Task inputs
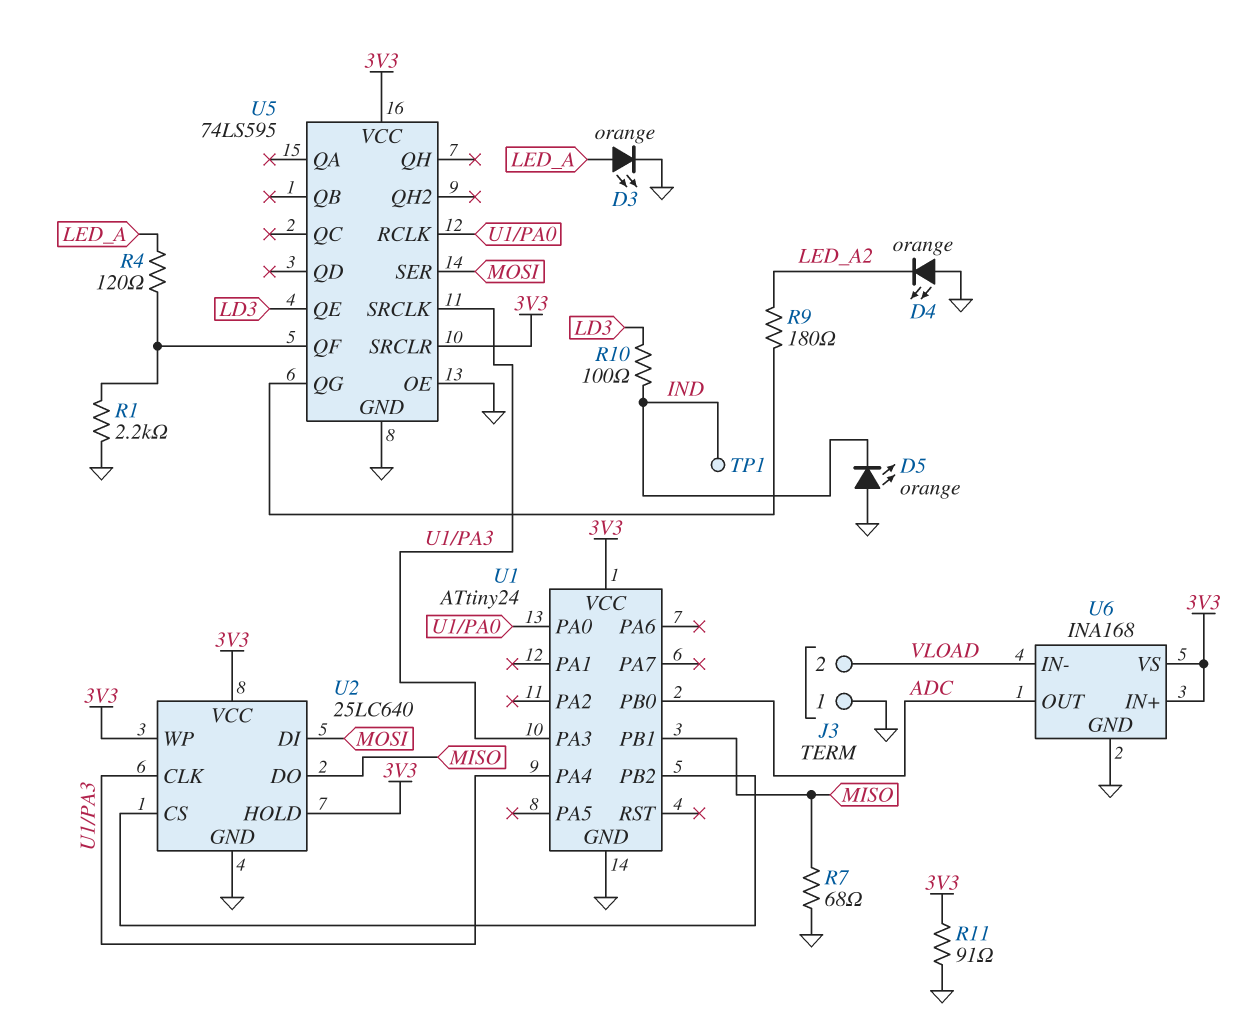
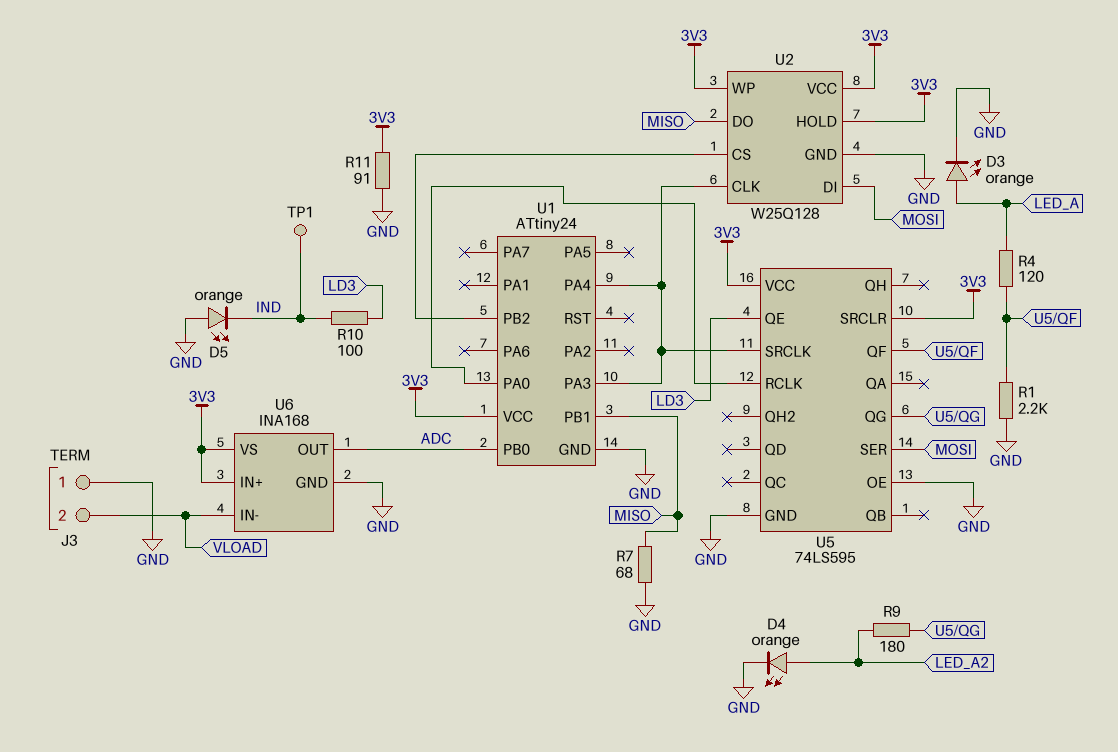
D4: LED orange (A GND, K LED_A2) -> LED orange (A LED_A2, K GND)
U2: 25LC640 -> W25Q128

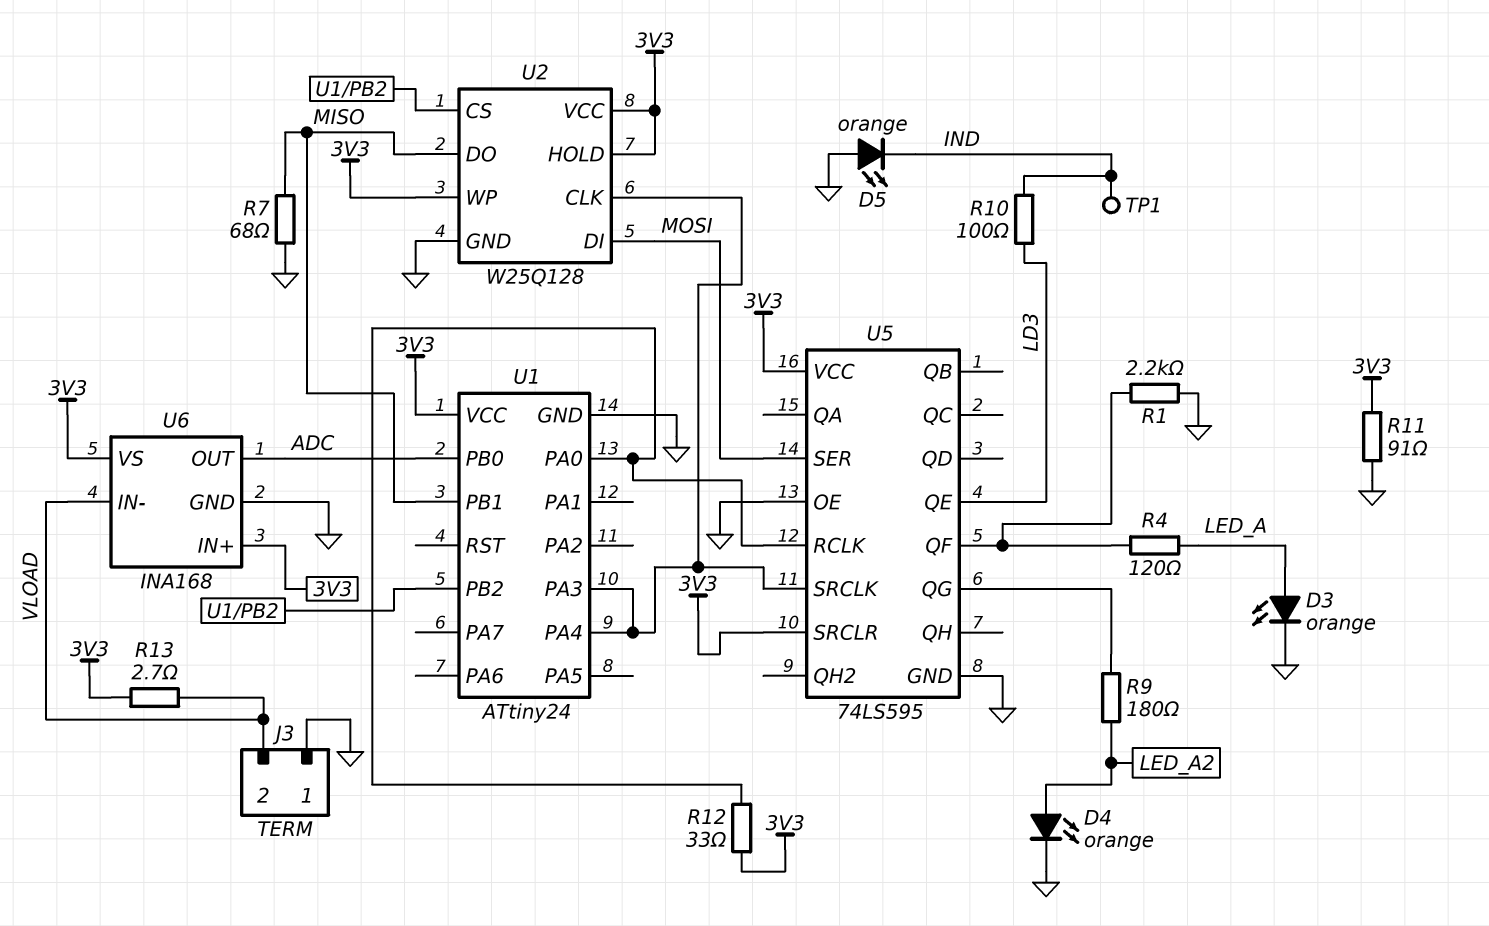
R12: none -> 33 (3V3, U1/PA0)
R13: none -> 2.7 (3V3, VLOAD)

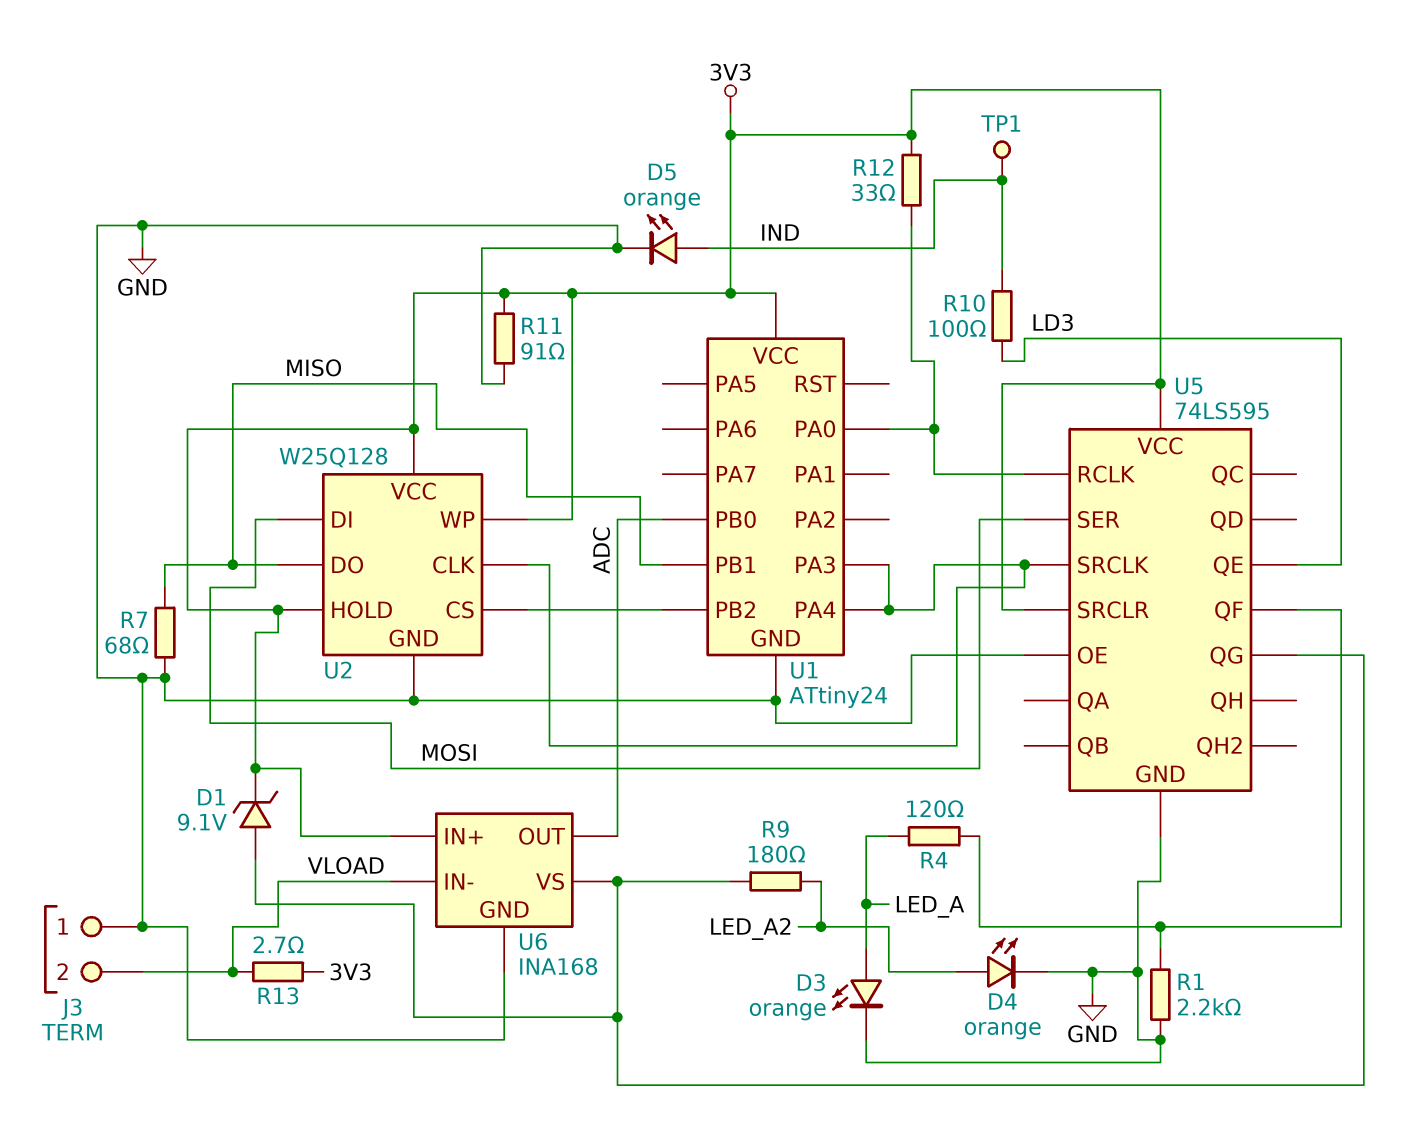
D1: none -> zener 9.1V (A U5/QG, K 3V3)
D5: LED orange (A GND, K IND) -> LED orange (A IND, K GND)
U6 pin VS: 3V3 -> U5/QG

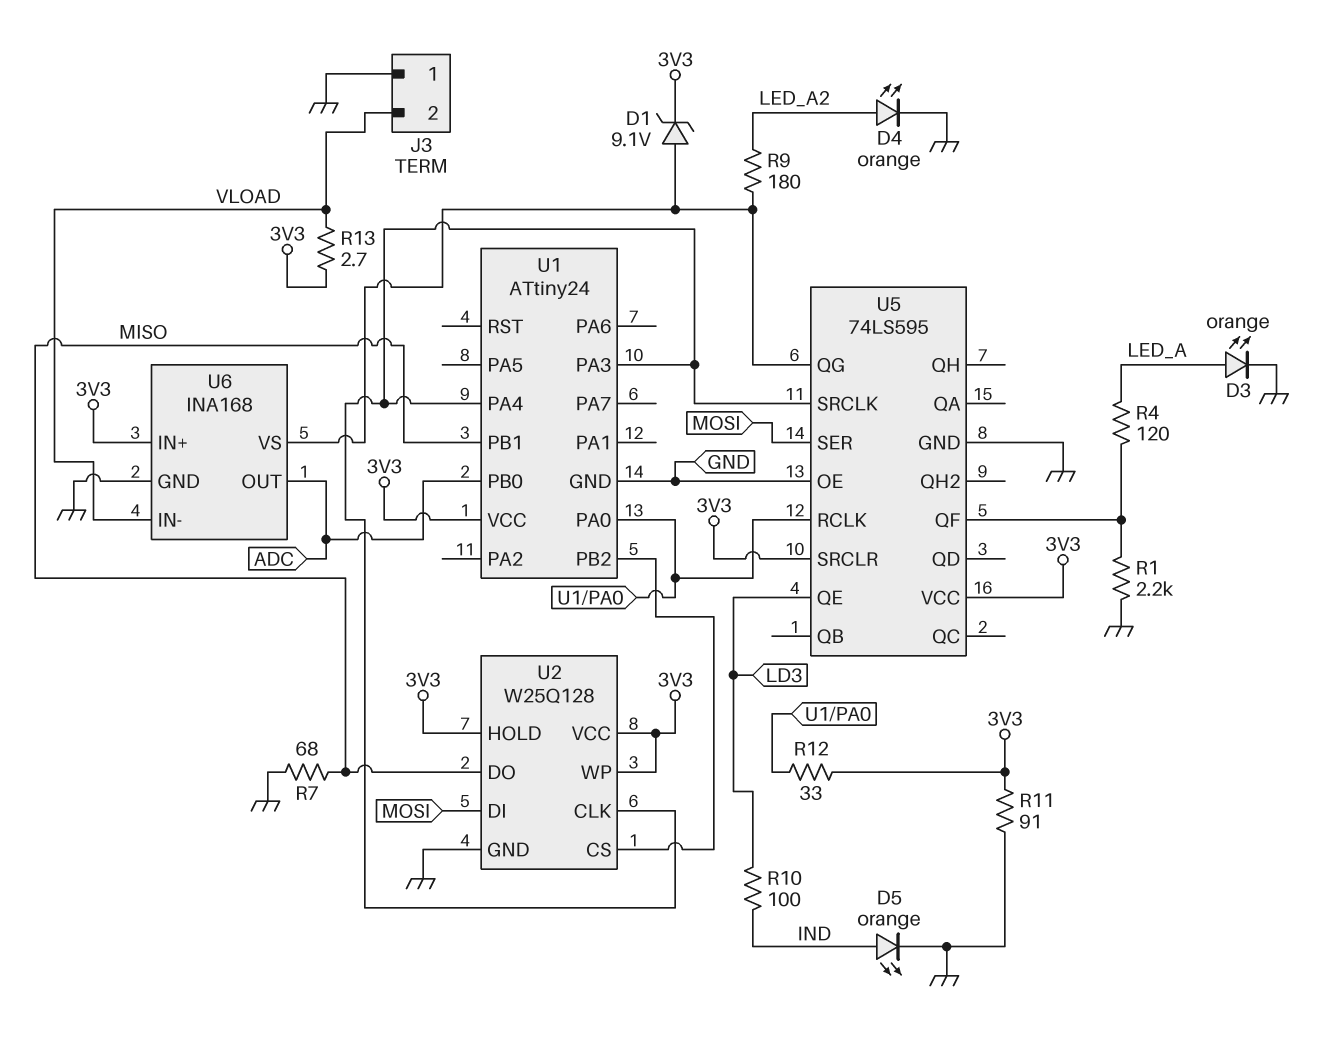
TP1: test point (IND) -> none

What you are asked to do
With no pictures included, write out the entries exactly.

Task output
D4: LED orange (A GND, K LED_A2) -> LED orange (A LED_A2, K GND)
U2: 25LC640 -> W25Q128

R12: none -> 33 (3V3, U1/PA0)
R13: none -> 2.7 (3V3, VLOAD)

D1: none -> zener 9.1V (A U5/QG, K 3V3)
D5: LED orange (A GND, K IND) -> LED orange (A IND, K GND)
U6 pin VS: 3V3 -> U5/QG

TP1: test point (IND) -> none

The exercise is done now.